===== DATA SHOWN =====

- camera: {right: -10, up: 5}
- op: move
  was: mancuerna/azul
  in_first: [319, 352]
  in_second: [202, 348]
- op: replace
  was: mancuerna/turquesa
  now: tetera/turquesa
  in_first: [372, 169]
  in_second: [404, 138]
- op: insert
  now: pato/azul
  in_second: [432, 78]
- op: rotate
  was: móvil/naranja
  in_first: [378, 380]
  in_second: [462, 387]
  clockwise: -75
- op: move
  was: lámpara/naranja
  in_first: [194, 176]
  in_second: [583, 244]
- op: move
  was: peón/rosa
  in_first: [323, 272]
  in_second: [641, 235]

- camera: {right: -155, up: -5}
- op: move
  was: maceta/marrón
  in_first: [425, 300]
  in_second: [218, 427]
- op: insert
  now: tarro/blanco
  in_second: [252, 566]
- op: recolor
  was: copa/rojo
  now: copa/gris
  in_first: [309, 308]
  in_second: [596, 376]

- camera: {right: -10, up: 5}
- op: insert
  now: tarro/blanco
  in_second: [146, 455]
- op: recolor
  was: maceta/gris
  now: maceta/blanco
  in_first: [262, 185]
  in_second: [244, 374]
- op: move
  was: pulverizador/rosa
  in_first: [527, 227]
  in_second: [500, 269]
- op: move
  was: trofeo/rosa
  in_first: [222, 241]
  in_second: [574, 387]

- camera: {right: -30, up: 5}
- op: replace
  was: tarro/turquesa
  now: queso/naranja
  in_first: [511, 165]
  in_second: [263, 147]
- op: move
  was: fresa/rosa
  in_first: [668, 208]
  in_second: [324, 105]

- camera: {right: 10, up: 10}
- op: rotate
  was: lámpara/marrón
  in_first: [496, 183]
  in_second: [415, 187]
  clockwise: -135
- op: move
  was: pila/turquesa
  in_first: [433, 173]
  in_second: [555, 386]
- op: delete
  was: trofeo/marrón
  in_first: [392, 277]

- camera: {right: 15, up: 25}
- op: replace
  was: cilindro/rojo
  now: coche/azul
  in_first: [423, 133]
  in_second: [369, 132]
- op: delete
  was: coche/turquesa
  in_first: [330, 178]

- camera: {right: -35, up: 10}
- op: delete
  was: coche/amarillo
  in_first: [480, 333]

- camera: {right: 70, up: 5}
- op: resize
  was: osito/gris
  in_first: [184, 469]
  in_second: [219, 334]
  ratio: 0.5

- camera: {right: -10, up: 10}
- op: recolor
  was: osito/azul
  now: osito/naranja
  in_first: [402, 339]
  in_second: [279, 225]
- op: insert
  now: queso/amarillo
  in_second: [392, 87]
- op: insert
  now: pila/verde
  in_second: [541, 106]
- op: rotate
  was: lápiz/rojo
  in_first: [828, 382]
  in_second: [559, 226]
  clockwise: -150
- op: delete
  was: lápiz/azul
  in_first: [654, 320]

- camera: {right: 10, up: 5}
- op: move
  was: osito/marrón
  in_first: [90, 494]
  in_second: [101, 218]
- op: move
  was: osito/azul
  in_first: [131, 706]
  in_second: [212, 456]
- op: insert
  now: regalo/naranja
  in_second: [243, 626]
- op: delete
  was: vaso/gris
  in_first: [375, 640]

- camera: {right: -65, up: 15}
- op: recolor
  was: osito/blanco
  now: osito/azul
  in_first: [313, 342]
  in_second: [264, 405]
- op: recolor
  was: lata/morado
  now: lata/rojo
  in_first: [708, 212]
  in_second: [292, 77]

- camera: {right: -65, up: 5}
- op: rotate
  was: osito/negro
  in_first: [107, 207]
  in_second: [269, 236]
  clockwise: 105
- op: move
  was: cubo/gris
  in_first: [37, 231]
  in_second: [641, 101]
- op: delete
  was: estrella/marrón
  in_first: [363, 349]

=====

■ TASK PROMPT:
All the entries must be retyped exactly.

■ TASK RESULT:
- camera: {right: -10, up: 5}
- op: move
  was: mancuerna/azul
  in_first: [319, 352]
  in_second: [202, 348]
- op: replace
  was: mancuerna/turquesa
  now: tetera/turquesa
  in_first: [372, 169]
  in_second: [404, 138]
- op: insert
  now: pato/azul
  in_second: [432, 78]
- op: rotate
  was: móvil/naranja
  in_first: [378, 380]
  in_second: [462, 387]
  clockwise: -75
- op: move
  was: lámpara/naranja
  in_first: [194, 176]
  in_second: [583, 244]
- op: move
  was: peón/rosa
  in_first: [323, 272]
  in_second: [641, 235]

- camera: {right: -155, up: -5}
- op: move
  was: maceta/marrón
  in_first: [425, 300]
  in_second: [218, 427]
- op: insert
  now: tarro/blanco
  in_second: [252, 566]
- op: recolor
  was: copa/rojo
  now: copa/gris
  in_first: [309, 308]
  in_second: [596, 376]

- camera: {right: -10, up: 5}
- op: insert
  now: tarro/blanco
  in_second: [146, 455]
- op: recolor
  was: maceta/gris
  now: maceta/blanco
  in_first: [262, 185]
  in_second: [244, 374]
- op: move
  was: pulverizador/rosa
  in_first: [527, 227]
  in_second: [500, 269]
- op: move
  was: trofeo/rosa
  in_first: [222, 241]
  in_second: [574, 387]

- camera: {right: -30, up: 5}
- op: replace
  was: tarro/turquesa
  now: queso/naranja
  in_first: [511, 165]
  in_second: [263, 147]
- op: move
  was: fresa/rosa
  in_first: [668, 208]
  in_second: [324, 105]

- camera: {right: 10, up: 10}
- op: rotate
  was: lámpara/marrón
  in_first: [496, 183]
  in_second: [415, 187]
  clockwise: -135
- op: move
  was: pila/turquesa
  in_first: [433, 173]
  in_second: [555, 386]
- op: delete
  was: trofeo/marrón
  in_first: [392, 277]

- camera: {right: 15, up: 25}
- op: replace
  was: cilindro/rojo
  now: coche/azul
  in_first: [423, 133]
  in_second: [369, 132]
- op: delete
  was: coche/turquesa
  in_first: [330, 178]

- camera: {right: -35, up: 10}
- op: delete
  was: coche/amarillo
  in_first: [480, 333]

- camera: {right: 70, up: 5}
- op: resize
  was: osito/gris
  in_first: [184, 469]
  in_second: [219, 334]
  ratio: 0.5

- camera: {right: -10, up: 10}
- op: recolor
  was: osito/azul
  now: osito/naranja
  in_first: [402, 339]
  in_second: [279, 225]
- op: insert
  now: queso/amarillo
  in_second: [392, 87]
- op: insert
  now: pila/verde
  in_second: [541, 106]
- op: rotate
  was: lápiz/rojo
  in_first: [828, 382]
  in_second: [559, 226]
  clockwise: -150
- op: delete
  was: lápiz/azul
  in_first: [654, 320]

- camera: {right: 10, up: 5}
- op: move
  was: osito/marrón
  in_first: [90, 494]
  in_second: [101, 218]
- op: move
  was: osito/azul
  in_first: [131, 706]
  in_second: [212, 456]
- op: insert
  now: regalo/naranja
  in_second: [243, 626]
- op: delete
  was: vaso/gris
  in_first: [375, 640]

- camera: {right: -65, up: 15}
- op: recolor
  was: osito/blanco
  now: osito/azul
  in_first: [313, 342]
  in_second: [264, 405]
- op: recolor
  was: lata/morado
  now: lata/rojo
  in_first: [708, 212]
  in_second: [292, 77]

- camera: {right: -65, up: 5}
- op: rotate
  was: osito/negro
  in_first: [107, 207]
  in_second: [269, 236]
  clockwise: 105
- op: move
  was: cubo/gris
  in_first: [37, 231]
  in_second: [641, 101]
- op: delete
  was: estrella/marrón
  in_first: [363, 349]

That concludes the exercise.